### YOUR TASK
Number of lines with the string "purple" in the entries below: report it, and nothing besides.

*** PROVIDED DATA ***

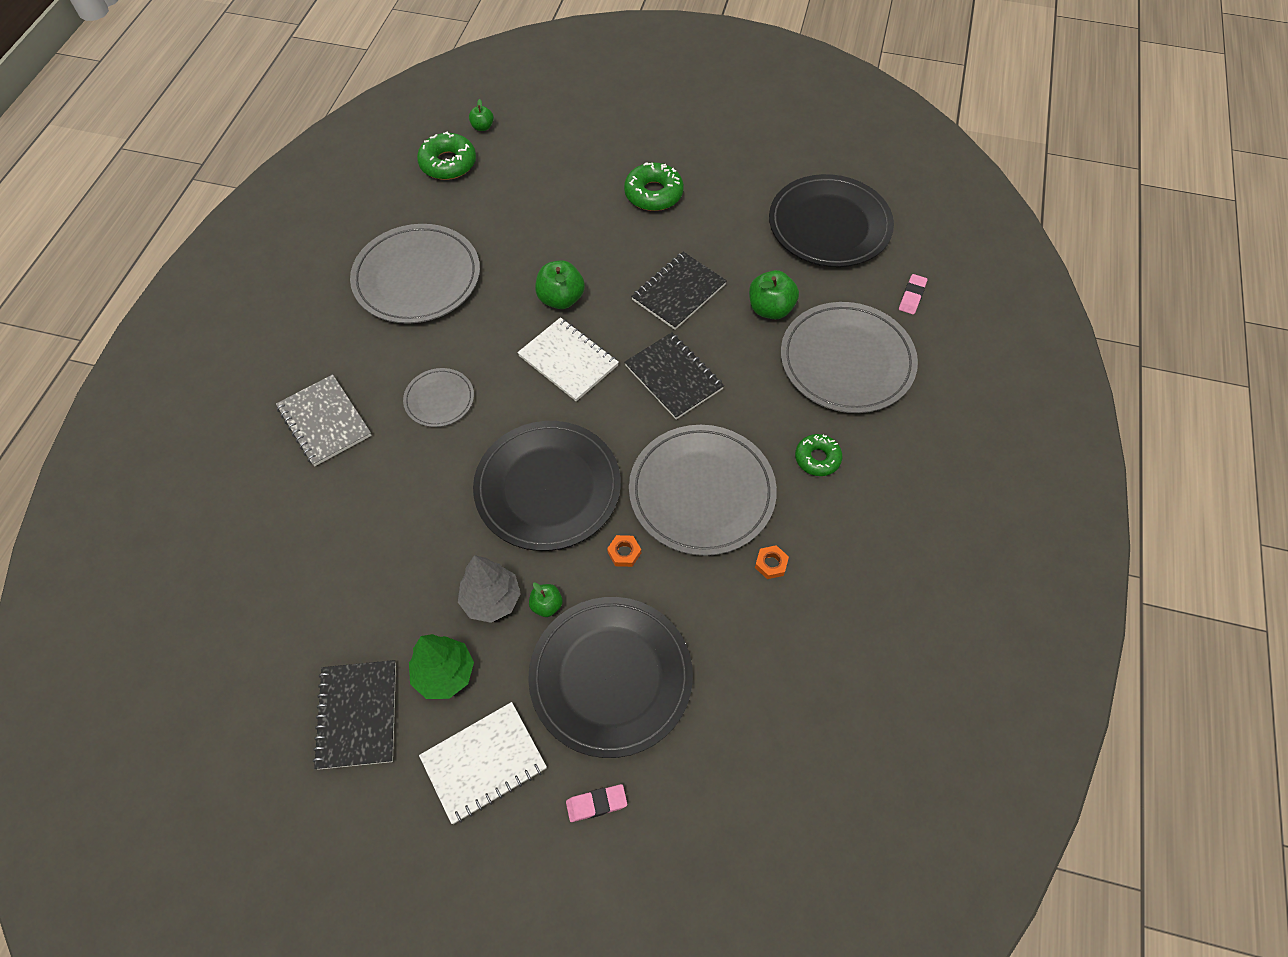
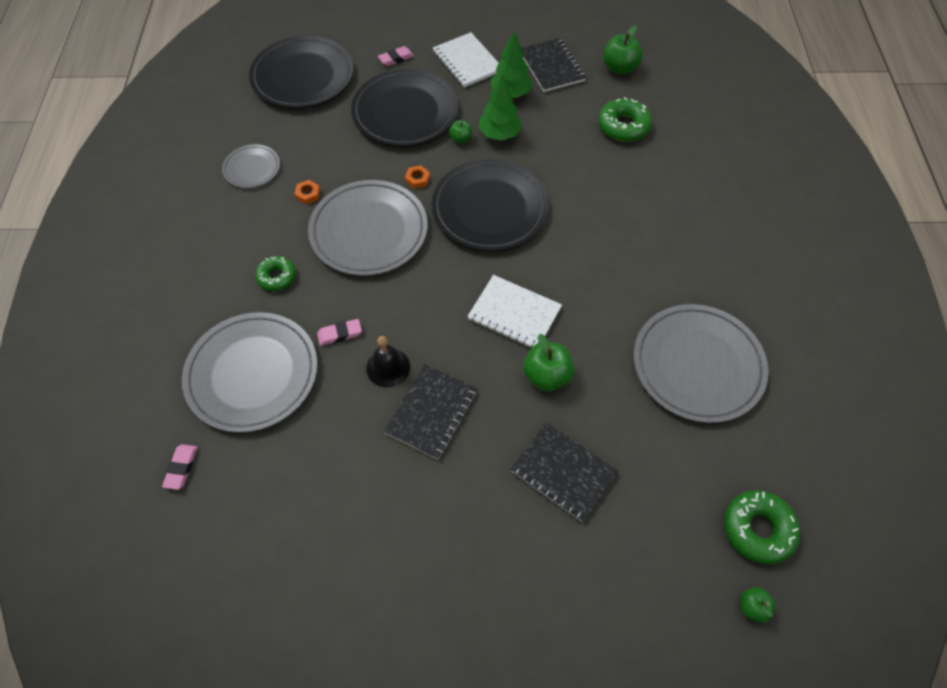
camera: 165 degrees right, 0 degrees up
(324, 422) = (689, 218): grey notebook -> none
(439, 399) = (608, 255): grey plate -> grey plate (252, 168)
(484, 763) = (467, 62): white notebook -> white notebook turned 75 degrees counterclockwise
(491, 600) = (499, 134): grey tree -> green tree
(653, 194) = (495, 545): green donut -> green donut (623, 126)
(674, 377) = (414, 320): black notebook -> black notebook (563, 472)
(710, 338) = (388, 367): none -> black bell
(754, 380) = (340, 334): none -> pink eraser
(770, 309) = (333, 415): green apple -> green apple (619, 68)
(829, 225) = (275, 549): black plate -> black plate (303, 76)

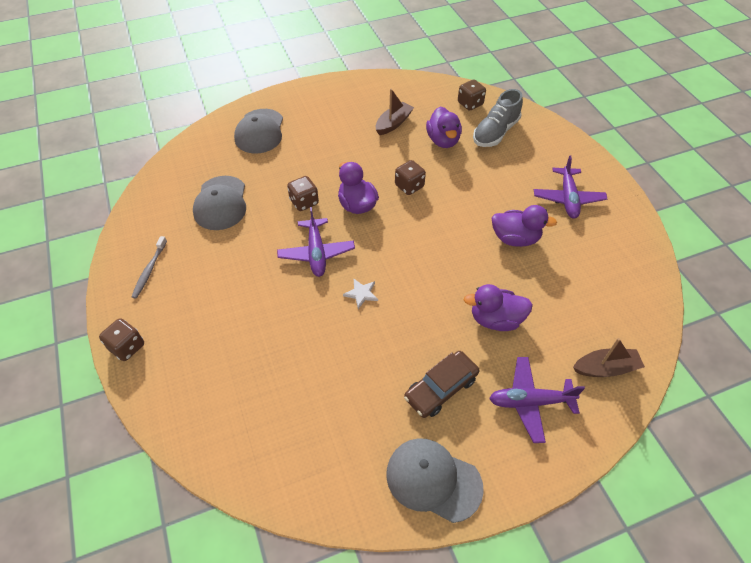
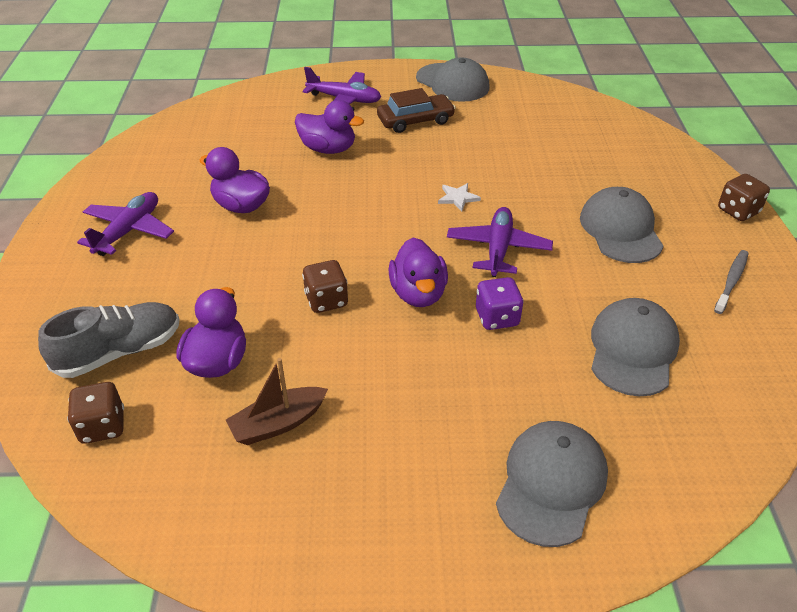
camera: 160 degrees left, 10 degrees down
(227, 297) = (620, 229): none -> grey cap
(304, 202) = (497, 318): brown dice -> purple dice
(605, 368) = (261, 102): brown boat -> none

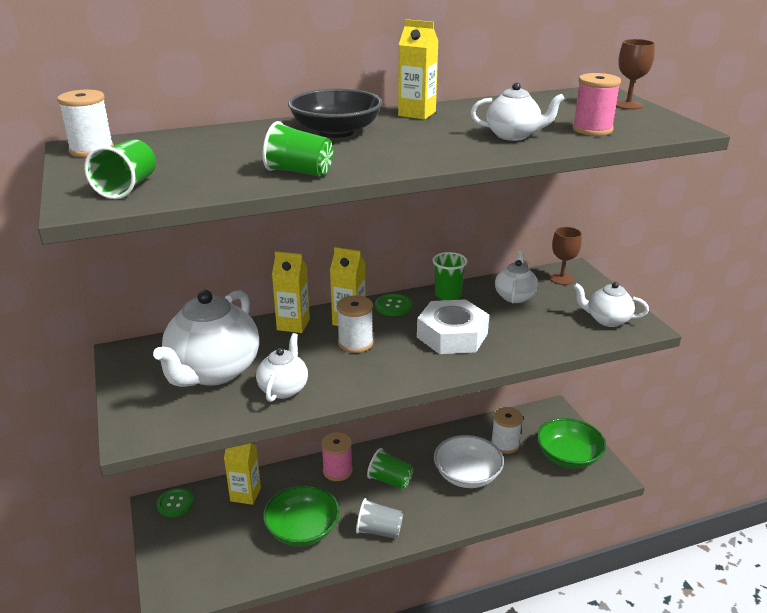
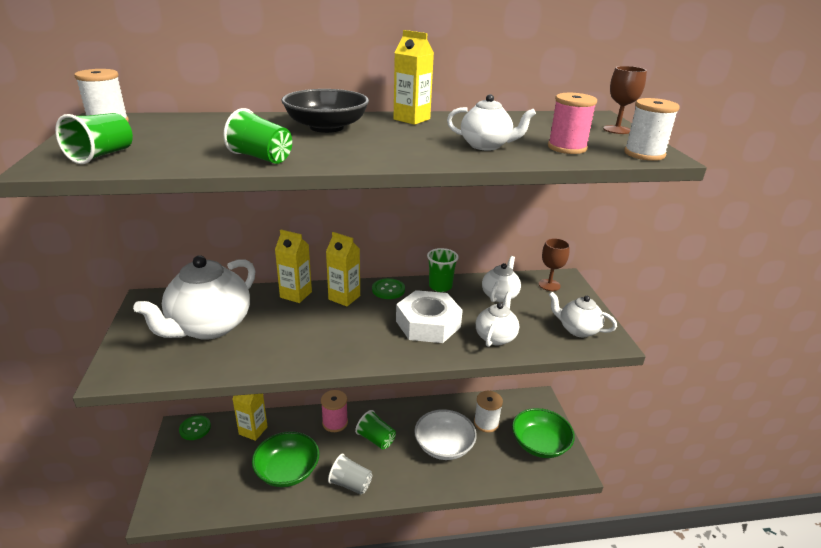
camera: 10 degrees right, 0 degrees up
(283, 389) = (259, 351): white teapot -> white teapot (495, 337)
(355, 343) = (340, 319): white spool -> white spool (644, 154)

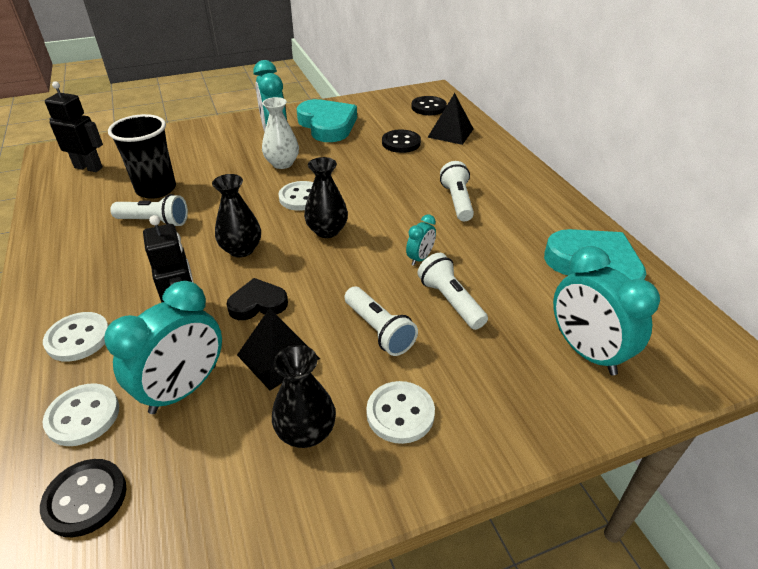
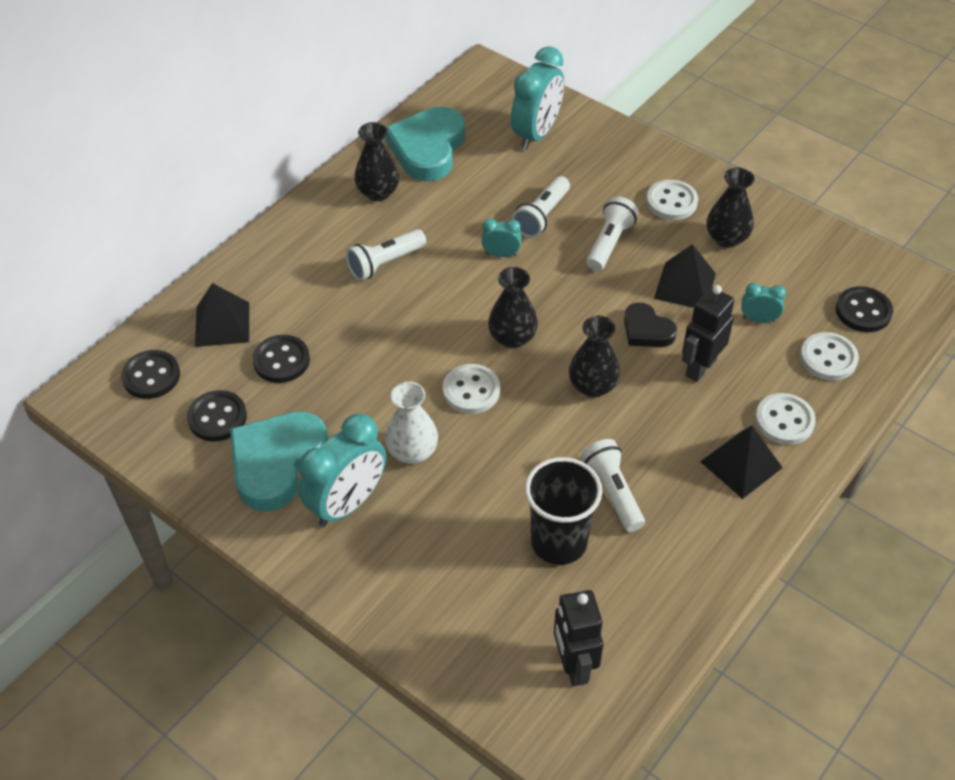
camera: 120 degrees left, 10 degrees up
(85, 290) = (741, 464): none -> black pyramid
(184, 389) = (758, 319): turquoise clock -> turquoise clock, size x0.49
(378, 117) = (217, 417): none -> black button
(545, 222) = (378, 192): none -> black vase

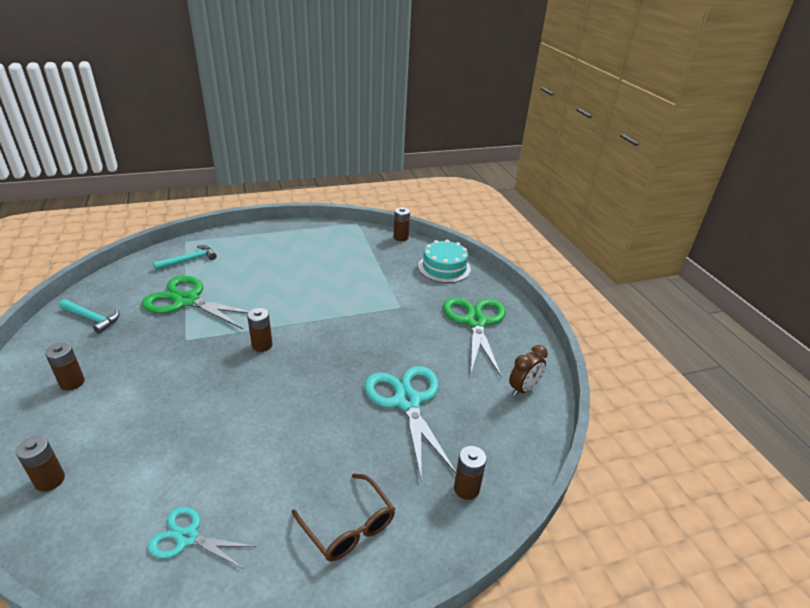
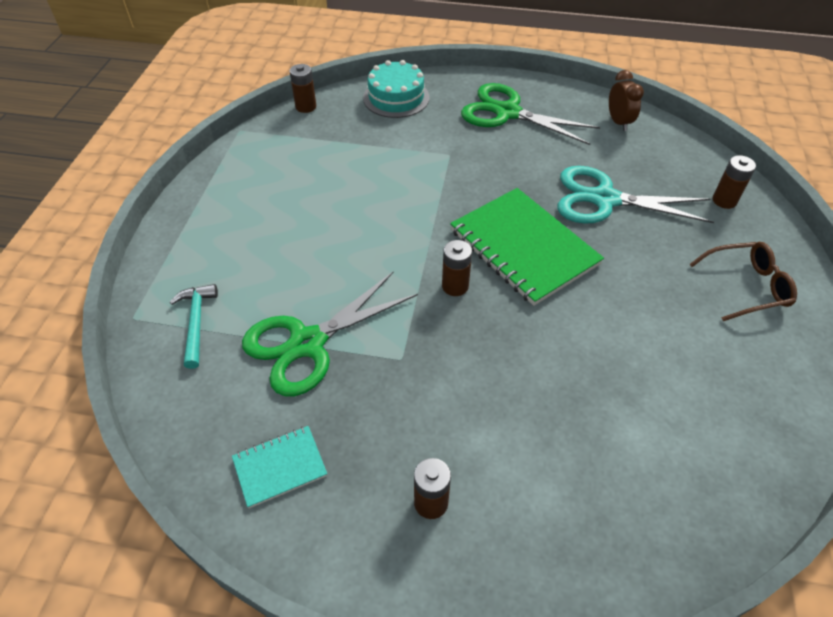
camera: 60 degrees left, 15 degrees up
(50, 480) = (615, 536): brown battery -> none
(92, 318) = (280, 467): turquoise hammer -> turquoise notebook
(187, 537) = (732, 409): turquoise scissors -> none
(320, 368) = (523, 247): none -> green notebook

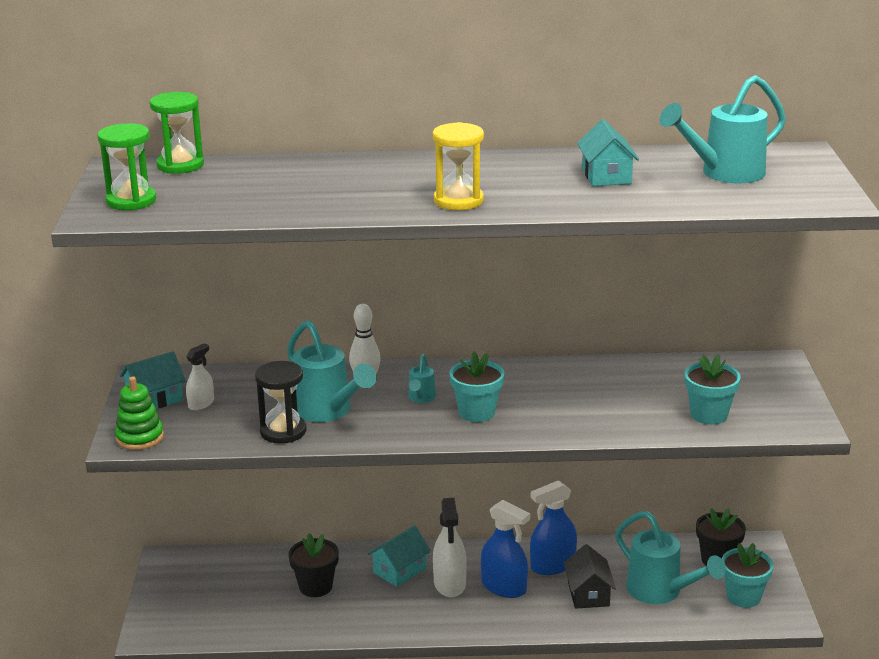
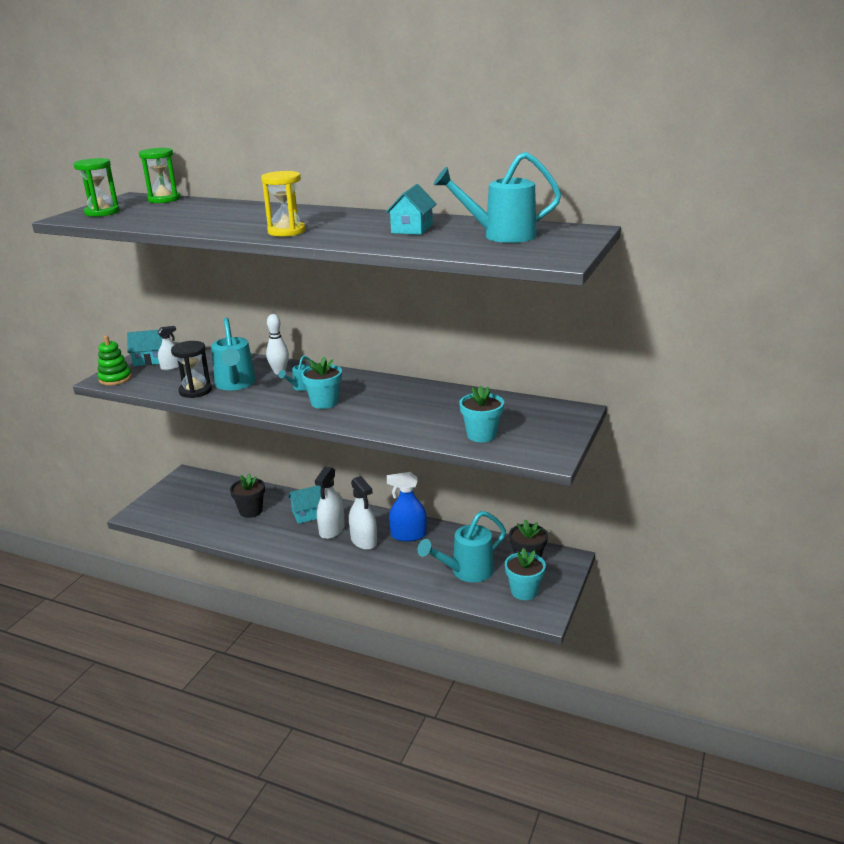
camera: 25 degrees right, 0 degrees up
(504, 587) = (364, 541): blue spray bottle -> white spray bottle
(588, 594) = (415, 560): black house -> none
(660, 592) = (466, 572): turquoise watering can -> turquoise watering can turned 75 degrees clockwise

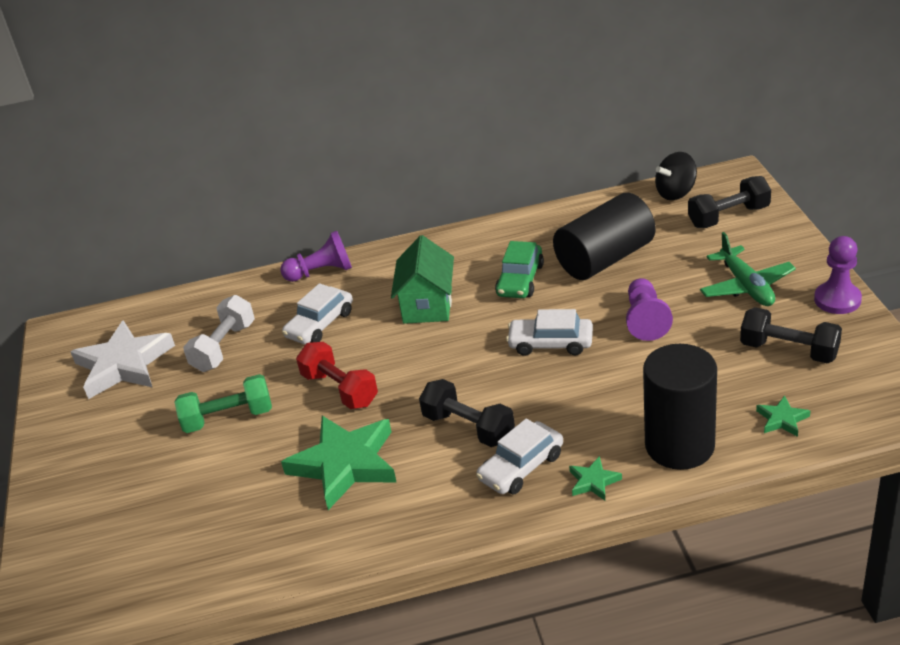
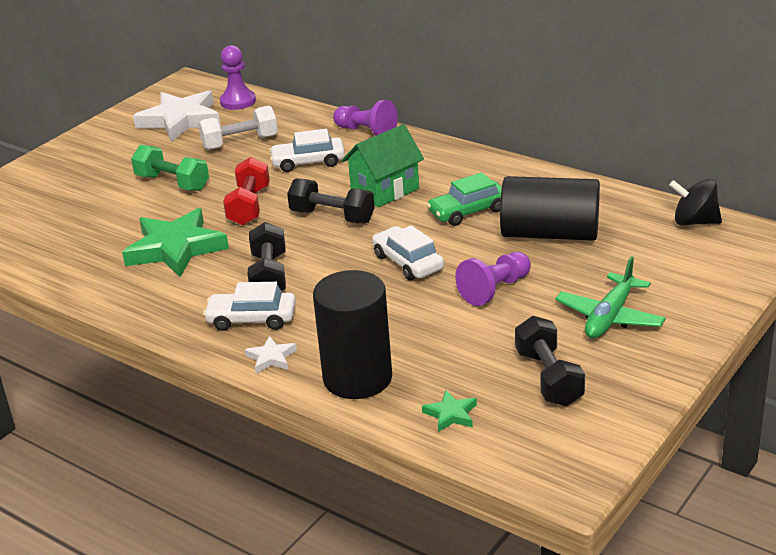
camera: 45 degrees right, 5 degrees down
(593, 481) = (271, 358): green star -> white star
(729, 217) = (699, 263): black dumbbell -> black dumbbell (332, 217)
(837, 300) = (658, 372): purple pawn -> purple pawn (238, 101)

***

### YOUR RESPONSE
2